| What is expected |
Output every entry below word for word, minus the images.

Before-and-after object lists
◆ ◆ ◆
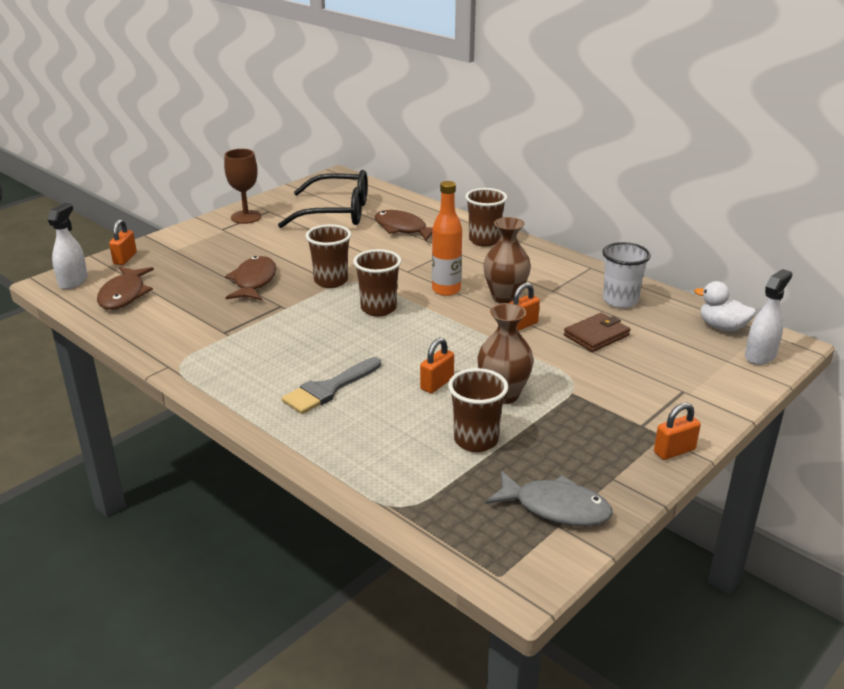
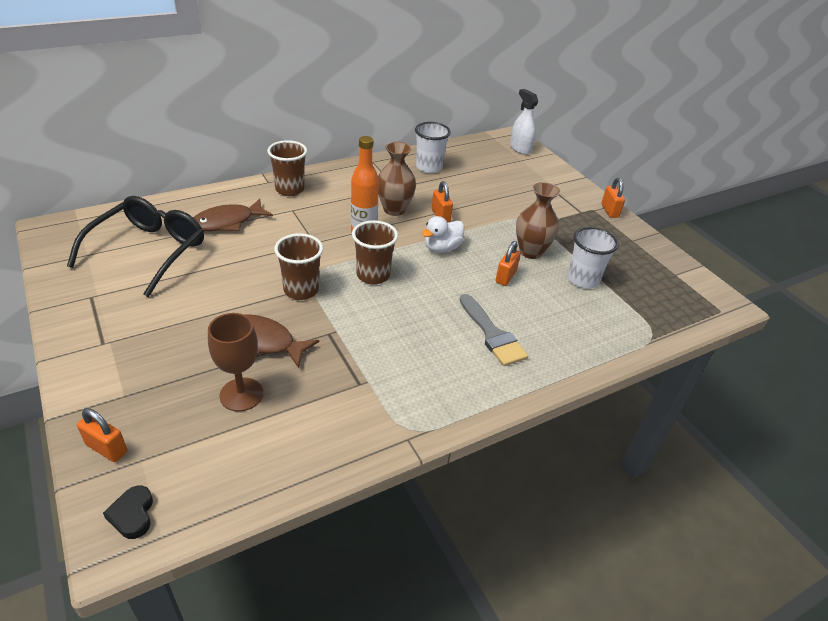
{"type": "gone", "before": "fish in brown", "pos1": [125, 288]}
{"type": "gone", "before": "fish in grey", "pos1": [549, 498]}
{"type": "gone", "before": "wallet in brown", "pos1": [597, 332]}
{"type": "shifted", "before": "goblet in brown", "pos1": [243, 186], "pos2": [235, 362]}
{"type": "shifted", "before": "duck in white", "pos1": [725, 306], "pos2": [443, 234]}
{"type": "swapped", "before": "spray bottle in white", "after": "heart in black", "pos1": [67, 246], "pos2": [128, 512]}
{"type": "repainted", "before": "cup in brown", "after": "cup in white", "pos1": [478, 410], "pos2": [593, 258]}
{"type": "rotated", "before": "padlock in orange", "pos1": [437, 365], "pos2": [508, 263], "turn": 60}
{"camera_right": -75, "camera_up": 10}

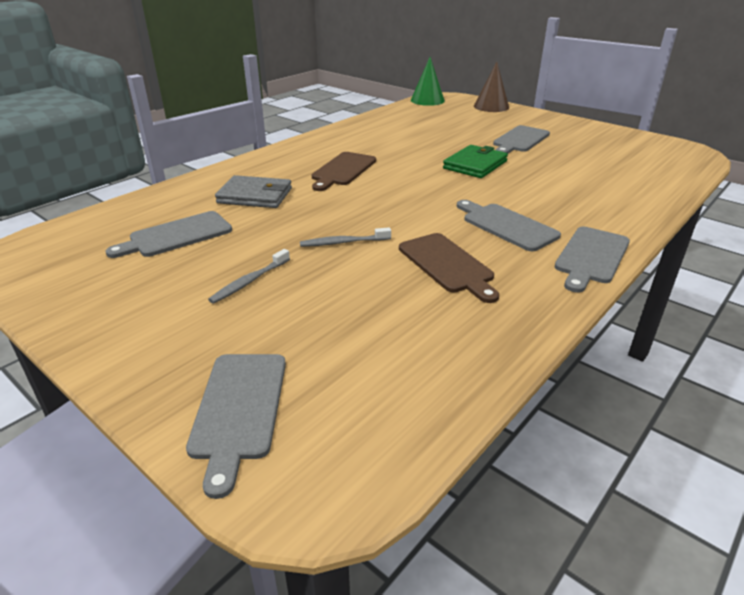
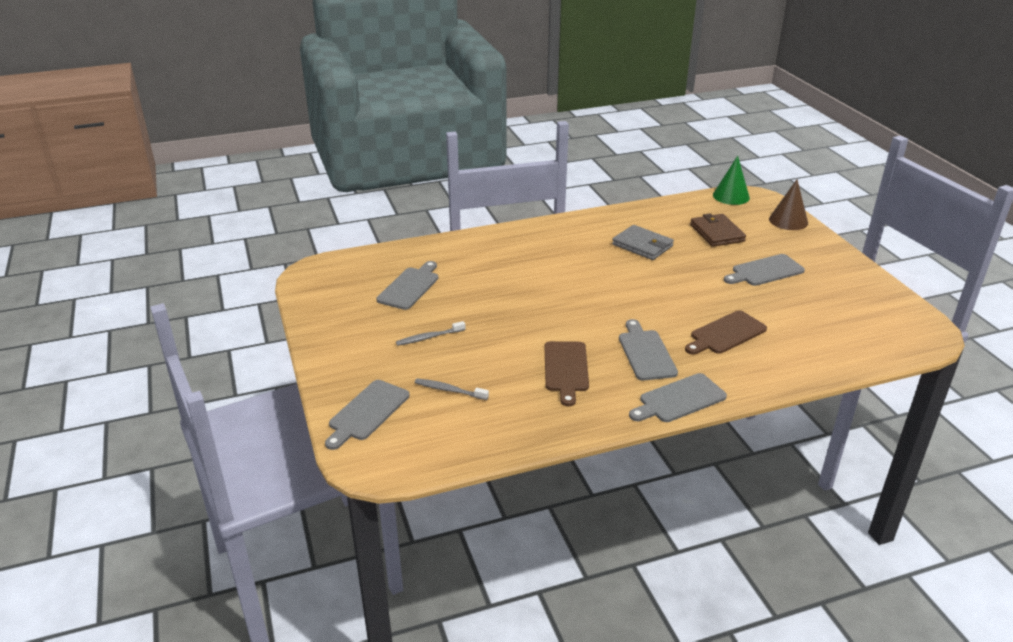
{"type": "gone", "before": "wallet in green", "pos1": [475, 161]}
{"type": "new", "after": "wallet in brown", "pos2": [718, 230]}
{"type": "shifted", "before": "wallet in grey", "pos1": [253, 191], "pos2": [643, 242]}
{"type": "shifted", "before": "toothbrush in grey", "pos1": [345, 237], "pos2": [452, 389]}
{"type": "shifted", "before": "cutting board in brown", "pos1": [344, 171], "pos2": [726, 332]}
{"type": "rotated", "before": "cutting board in grey", "pos1": [169, 234], "pos2": [407, 285], "turn": 120}
{"camera_right": 30, "camera_up": 0}

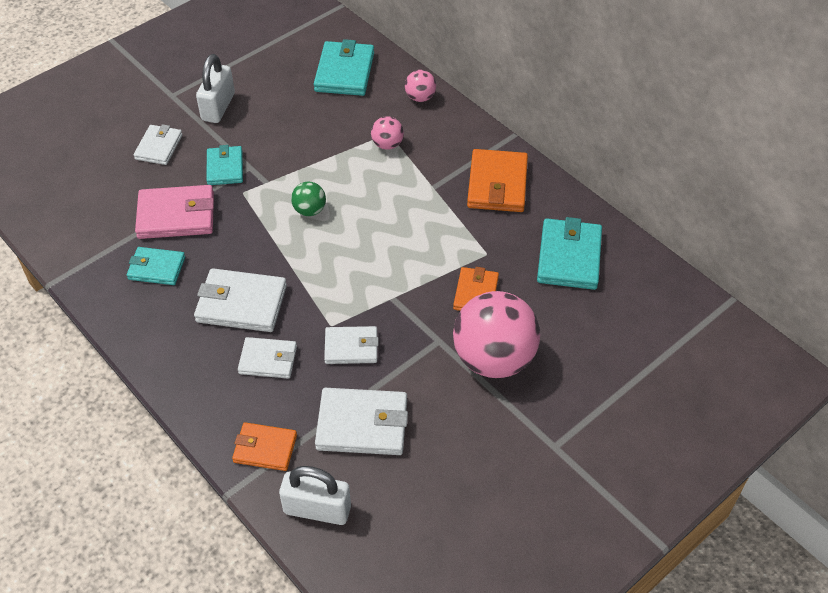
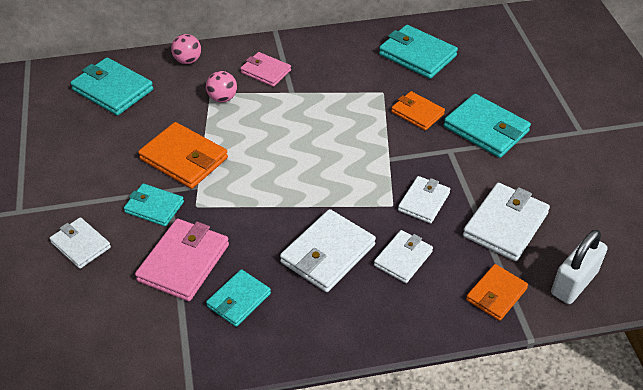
{"type": "gone", "before": "padlock in white", "pos1": [215, 88]}
{"type": "gone", "before": "ball in green", "pos1": [308, 199]}
{"type": "new", "after": "wallet in pink", "pos2": [265, 69]}
{"type": "shifted", "before": "wallet in orange", "pos1": [497, 180], "pos2": [183, 155]}
{"type": "swapped", "before": "ball in pink", "after": "wallet in turquoise", "pos1": [496, 334], "pos2": [487, 126]}
{"camera_right": -60, "camera_up": -5}

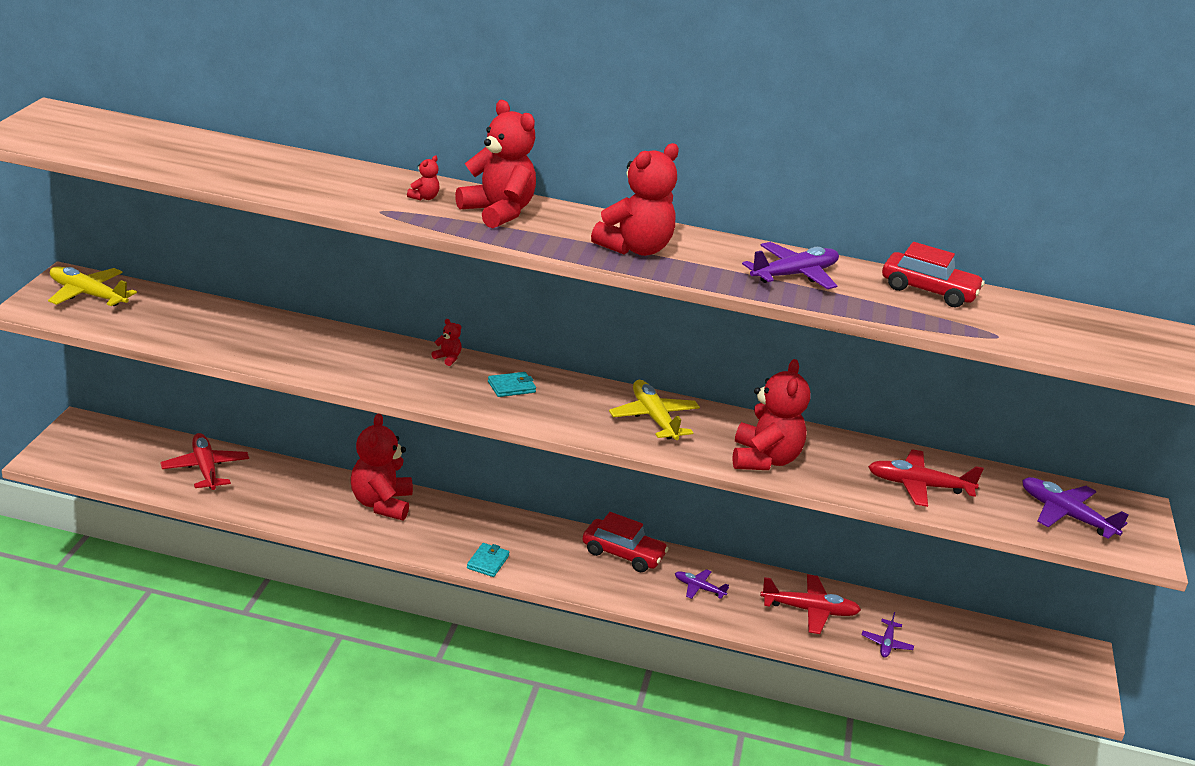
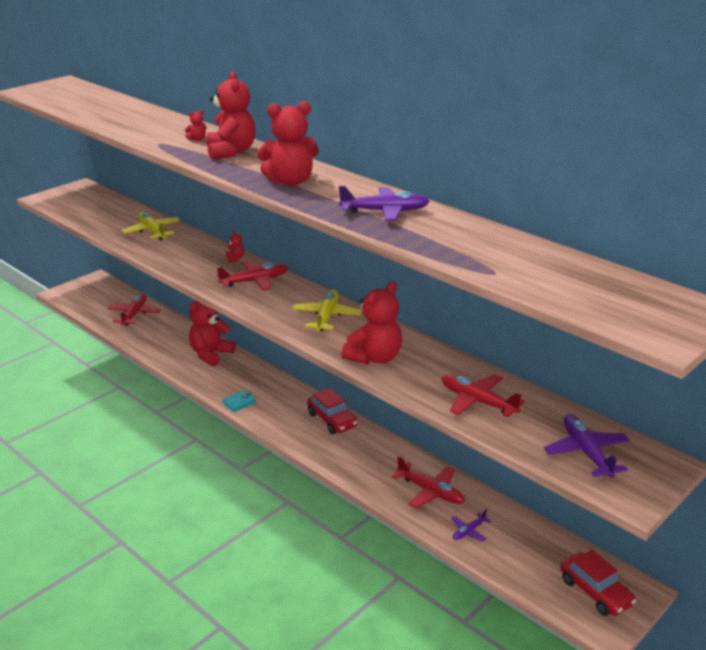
{"type": "gone", "before": "plane in purple", "pos1": [702, 584]}
{"type": "shifted", "before": "plane in yellow", "pos1": [92, 286], "pos2": [151, 226]}
{"type": "shifted", "before": "car in red", "pos1": [933, 275], "pos2": [598, 583]}
{"type": "swapped", "before": "wallet in turquoise", "after": "plane in red", "pos1": [512, 384], "pos2": [252, 275]}
{"camera_right": 35, "camera_up": 0}

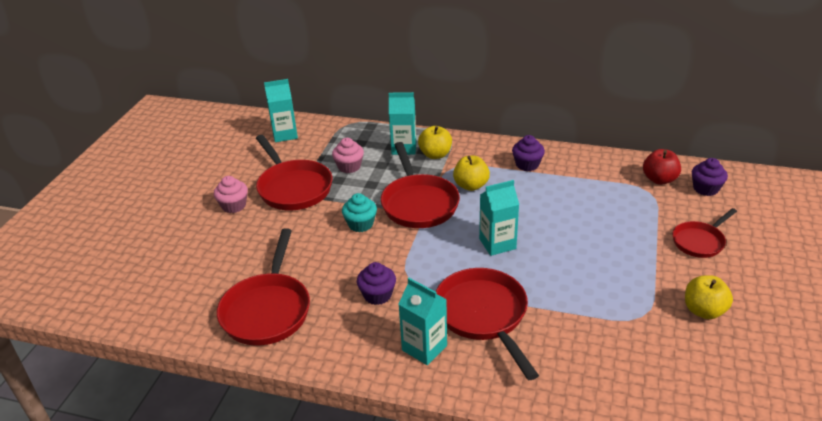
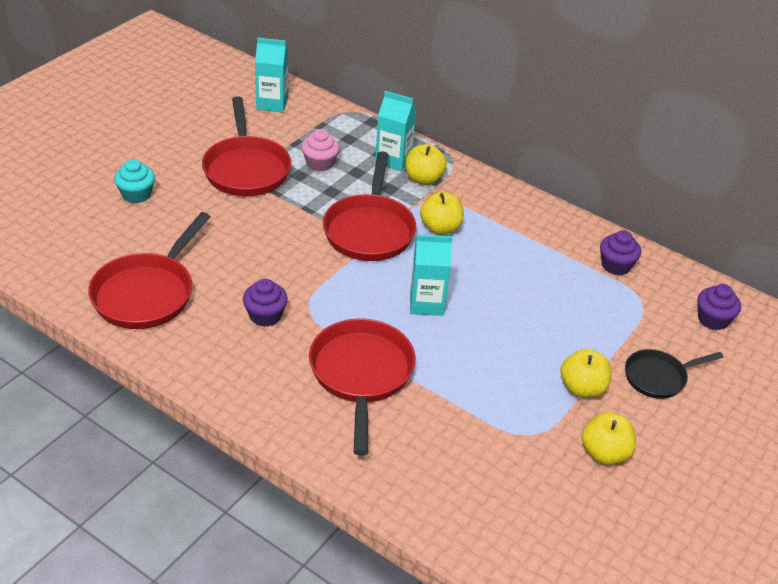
{"type": "gone", "before": "cupcake in pink", "pos1": [231, 194]}
{"type": "gone", "before": "carton in turquoise", "pos1": [422, 321]}
{"type": "gone", "before": "apple in red", "pos1": [662, 167]}
{"type": "new", "after": "apple in yellow", "pos2": [586, 373]}
{"type": "shifted", "before": "cupcake in turquoise", "pos1": [359, 212], "pos2": [134, 181]}
{"type": "shifted", "before": "cupcake in purple", "pos1": [528, 153], "pos2": [620, 252]}
{"type": "repainted", "before": "pan in red", "after": "pan in black", "pos1": [705, 233], "pos2": [674, 374]}
{"camera_right": 15, "camera_up": 5}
◆ ◆ ◆
| Written reply |
{"type": "gone", "before": "fish in brown", "pos1": [125, 288]}
{"type": "gone", "before": "fish in grey", "pos1": [549, 498]}
{"type": "gone", "before": "wallet in brown", "pos1": [597, 332]}
{"type": "shifted", "before": "goblet in brown", "pos1": [243, 186], "pos2": [235, 362]}
{"type": "shifted", "before": "duck in white", "pos1": [725, 306], "pos2": [443, 234]}
{"type": "swapped", "before": "spray bottle in white", "after": "heart in black", "pos1": [67, 246], "pos2": [128, 512]}
{"type": "repainted", "before": "cup in brown", "after": "cup in white", "pos1": [478, 410], "pos2": [593, 258]}
{"type": "rotated", "before": "padlock in orange", "pos1": [437, 365], "pos2": [508, 263], "turn": 60}
{"camera_right": -75, "camera_up": 10}

{"type": "gone", "before": "wallet in green", "pos1": [475, 161]}
{"type": "new", "after": "wallet in brown", "pos2": [718, 230]}
{"type": "shifted", "before": "wallet in grey", "pos1": [253, 191], "pos2": [643, 242]}
{"type": "shifted", "before": "toothbrush in grey", "pos1": [345, 237], "pos2": [452, 389]}
{"type": "shifted", "before": "cutting board in brown", "pos1": [344, 171], "pos2": [726, 332]}
{"type": "rotated", "before": "cutting board in grey", "pos1": [169, 234], "pos2": [407, 285], "turn": 120}
{"camera_right": 30, "camera_up": 0}

{"type": "gone", "before": "padlock in white", "pos1": [215, 88]}
{"type": "gone", "before": "ball in green", "pos1": [308, 199]}
{"type": "new", "after": "wallet in pink", "pos2": [265, 69]}
{"type": "shifted", "before": "wallet in orange", "pos1": [497, 180], "pos2": [183, 155]}
{"type": "swapped", "before": "ball in pink", "after": "wallet in turquoise", "pos1": [496, 334], "pos2": [487, 126]}
{"camera_right": -60, "camera_up": -5}

{"type": "gone", "before": "plane in purple", "pos1": [702, 584]}
{"type": "shifted", "before": "plane in yellow", "pos1": [92, 286], "pos2": [151, 226]}
{"type": "shifted", "before": "car in red", "pos1": [933, 275], "pos2": [598, 583]}
{"type": "swapped", "before": "wallet in turquoise", "after": "plane in red", "pos1": [512, 384], "pos2": [252, 275]}
{"camera_right": 35, "camera_up": 0}

{"type": "gone", "before": "cupcake in pink", "pos1": [231, 194]}
{"type": "gone", "before": "carton in turquoise", "pos1": [422, 321]}
{"type": "gone", "before": "apple in red", "pos1": [662, 167]}
{"type": "new", "after": "apple in yellow", "pos2": [586, 373]}
{"type": "shifted", "before": "cupcake in turquoise", "pos1": [359, 212], "pos2": [134, 181]}
{"type": "shifted", "before": "cupcake in purple", "pos1": [528, 153], "pos2": [620, 252]}
{"type": "repainted", "before": "pan in red", "after": "pan in black", "pos1": [705, 233], "pos2": [674, 374]}
{"camera_right": 15, "camera_up": 5}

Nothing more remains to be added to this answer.